▶ [ACTIVITY] One line in the listing below contains "red brick A5 level". Repeat that line and each line after it exactly, ending with the last one.

▶ [EXTRACTED INFORMATION]
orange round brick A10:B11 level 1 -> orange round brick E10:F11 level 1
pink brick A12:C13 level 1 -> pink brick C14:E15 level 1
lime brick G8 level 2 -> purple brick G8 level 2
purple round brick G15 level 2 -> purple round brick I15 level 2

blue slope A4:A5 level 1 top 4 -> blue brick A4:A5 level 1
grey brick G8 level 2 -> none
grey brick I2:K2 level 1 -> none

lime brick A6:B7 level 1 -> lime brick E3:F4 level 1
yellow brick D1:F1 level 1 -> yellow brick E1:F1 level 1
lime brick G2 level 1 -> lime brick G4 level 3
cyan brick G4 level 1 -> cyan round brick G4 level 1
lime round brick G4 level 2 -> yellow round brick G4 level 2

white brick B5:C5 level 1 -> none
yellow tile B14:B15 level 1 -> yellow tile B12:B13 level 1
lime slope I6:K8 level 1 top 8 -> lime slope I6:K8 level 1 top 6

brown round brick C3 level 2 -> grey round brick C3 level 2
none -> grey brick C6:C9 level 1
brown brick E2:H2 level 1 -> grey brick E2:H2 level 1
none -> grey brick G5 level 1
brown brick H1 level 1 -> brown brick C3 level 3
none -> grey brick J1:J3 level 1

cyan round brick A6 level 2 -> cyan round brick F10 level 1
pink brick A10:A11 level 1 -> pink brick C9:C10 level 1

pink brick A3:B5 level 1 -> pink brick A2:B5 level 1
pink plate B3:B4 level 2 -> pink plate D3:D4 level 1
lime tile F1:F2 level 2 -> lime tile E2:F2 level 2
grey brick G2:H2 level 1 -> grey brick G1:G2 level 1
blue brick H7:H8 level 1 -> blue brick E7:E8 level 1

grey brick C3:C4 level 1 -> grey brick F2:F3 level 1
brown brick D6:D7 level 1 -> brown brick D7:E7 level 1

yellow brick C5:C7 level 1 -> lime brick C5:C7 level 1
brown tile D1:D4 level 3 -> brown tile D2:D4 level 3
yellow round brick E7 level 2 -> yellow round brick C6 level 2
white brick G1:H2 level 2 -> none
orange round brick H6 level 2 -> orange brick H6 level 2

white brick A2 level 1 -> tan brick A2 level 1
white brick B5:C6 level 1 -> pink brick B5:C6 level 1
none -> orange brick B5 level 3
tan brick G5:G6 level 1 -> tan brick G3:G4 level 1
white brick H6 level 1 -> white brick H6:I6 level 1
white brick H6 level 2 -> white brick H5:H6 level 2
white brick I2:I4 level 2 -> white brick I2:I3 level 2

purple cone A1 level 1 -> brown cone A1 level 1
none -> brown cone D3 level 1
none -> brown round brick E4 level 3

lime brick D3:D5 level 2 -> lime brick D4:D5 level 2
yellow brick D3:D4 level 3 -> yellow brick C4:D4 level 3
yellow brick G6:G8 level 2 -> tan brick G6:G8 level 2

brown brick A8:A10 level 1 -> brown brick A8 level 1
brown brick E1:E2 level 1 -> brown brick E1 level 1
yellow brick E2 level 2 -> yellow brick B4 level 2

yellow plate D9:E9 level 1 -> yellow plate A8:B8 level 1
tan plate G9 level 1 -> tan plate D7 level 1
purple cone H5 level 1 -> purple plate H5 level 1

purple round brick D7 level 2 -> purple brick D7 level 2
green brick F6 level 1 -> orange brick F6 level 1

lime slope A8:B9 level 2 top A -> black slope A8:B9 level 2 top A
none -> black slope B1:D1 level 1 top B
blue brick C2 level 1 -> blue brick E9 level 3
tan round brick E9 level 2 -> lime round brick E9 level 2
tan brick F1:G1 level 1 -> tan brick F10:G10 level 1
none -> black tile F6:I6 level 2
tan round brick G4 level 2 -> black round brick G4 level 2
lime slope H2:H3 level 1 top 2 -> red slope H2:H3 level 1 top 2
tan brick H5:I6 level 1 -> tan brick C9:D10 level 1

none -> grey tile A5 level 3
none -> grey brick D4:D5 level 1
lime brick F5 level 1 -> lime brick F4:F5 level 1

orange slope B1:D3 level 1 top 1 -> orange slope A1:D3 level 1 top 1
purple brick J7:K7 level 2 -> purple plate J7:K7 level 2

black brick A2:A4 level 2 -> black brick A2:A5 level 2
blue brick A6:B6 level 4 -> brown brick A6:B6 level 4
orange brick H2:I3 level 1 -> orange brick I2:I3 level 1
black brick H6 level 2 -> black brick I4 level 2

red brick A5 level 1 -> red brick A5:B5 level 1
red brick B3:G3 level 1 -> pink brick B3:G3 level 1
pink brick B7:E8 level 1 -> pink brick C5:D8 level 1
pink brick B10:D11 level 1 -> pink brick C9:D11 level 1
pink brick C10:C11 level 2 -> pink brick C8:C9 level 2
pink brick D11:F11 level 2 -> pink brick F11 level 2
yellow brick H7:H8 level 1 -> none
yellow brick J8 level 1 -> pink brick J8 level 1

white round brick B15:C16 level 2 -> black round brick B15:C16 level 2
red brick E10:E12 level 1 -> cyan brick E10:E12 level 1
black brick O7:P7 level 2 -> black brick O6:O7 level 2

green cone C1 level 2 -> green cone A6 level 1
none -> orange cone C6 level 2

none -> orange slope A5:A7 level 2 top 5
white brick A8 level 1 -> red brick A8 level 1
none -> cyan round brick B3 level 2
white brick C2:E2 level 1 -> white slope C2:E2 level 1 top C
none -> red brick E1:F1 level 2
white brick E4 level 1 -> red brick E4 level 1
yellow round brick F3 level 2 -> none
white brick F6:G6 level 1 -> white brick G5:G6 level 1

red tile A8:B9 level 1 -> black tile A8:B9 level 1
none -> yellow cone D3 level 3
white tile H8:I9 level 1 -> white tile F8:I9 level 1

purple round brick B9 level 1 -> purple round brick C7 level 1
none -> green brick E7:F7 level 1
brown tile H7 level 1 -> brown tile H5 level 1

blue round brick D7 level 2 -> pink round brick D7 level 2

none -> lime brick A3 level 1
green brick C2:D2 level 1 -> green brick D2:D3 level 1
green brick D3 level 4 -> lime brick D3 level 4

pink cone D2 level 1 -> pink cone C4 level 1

▶ [SOLUTION]
red brick A5 level 1 -> red brick A5:B5 level 1
red brick B3:G3 level 1 -> pink brick B3:G3 level 1
pink brick B7:E8 level 1 -> pink brick C5:D8 level 1
pink brick B10:D11 level 1 -> pink brick C9:D11 level 1
pink brick C10:C11 level 2 -> pink brick C8:C9 level 2
pink brick D11:F11 level 2 -> pink brick F11 level 2
yellow brick H7:H8 level 1 -> none
yellow brick J8 level 1 -> pink brick J8 level 1

white round brick B15:C16 level 2 -> black round brick B15:C16 level 2
red brick E10:E12 level 1 -> cyan brick E10:E12 level 1
black brick O7:P7 level 2 -> black brick O6:O7 level 2

green cone C1 level 2 -> green cone A6 level 1
none -> orange cone C6 level 2

none -> orange slope A5:A7 level 2 top 5
white brick A8 level 1 -> red brick A8 level 1
none -> cyan round brick B3 level 2
white brick C2:E2 level 1 -> white slope C2:E2 level 1 top C
none -> red brick E1:F1 level 2
white brick E4 level 1 -> red brick E4 level 1
yellow round brick F3 level 2 -> none
white brick F6:G6 level 1 -> white brick G5:G6 level 1

red tile A8:B9 level 1 -> black tile A8:B9 level 1
none -> yellow cone D3 level 3
white tile H8:I9 level 1 -> white tile F8:I9 level 1

purple round brick B9 level 1 -> purple round brick C7 level 1
none -> green brick E7:F7 level 1
brown tile H7 level 1 -> brown tile H5 level 1

blue round brick D7 level 2 -> pink round brick D7 level 2

none -> lime brick A3 level 1
green brick C2:D2 level 1 -> green brick D2:D3 level 1
green brick D3 level 4 -> lime brick D3 level 4

pink cone D2 level 1 -> pink cone C4 level 1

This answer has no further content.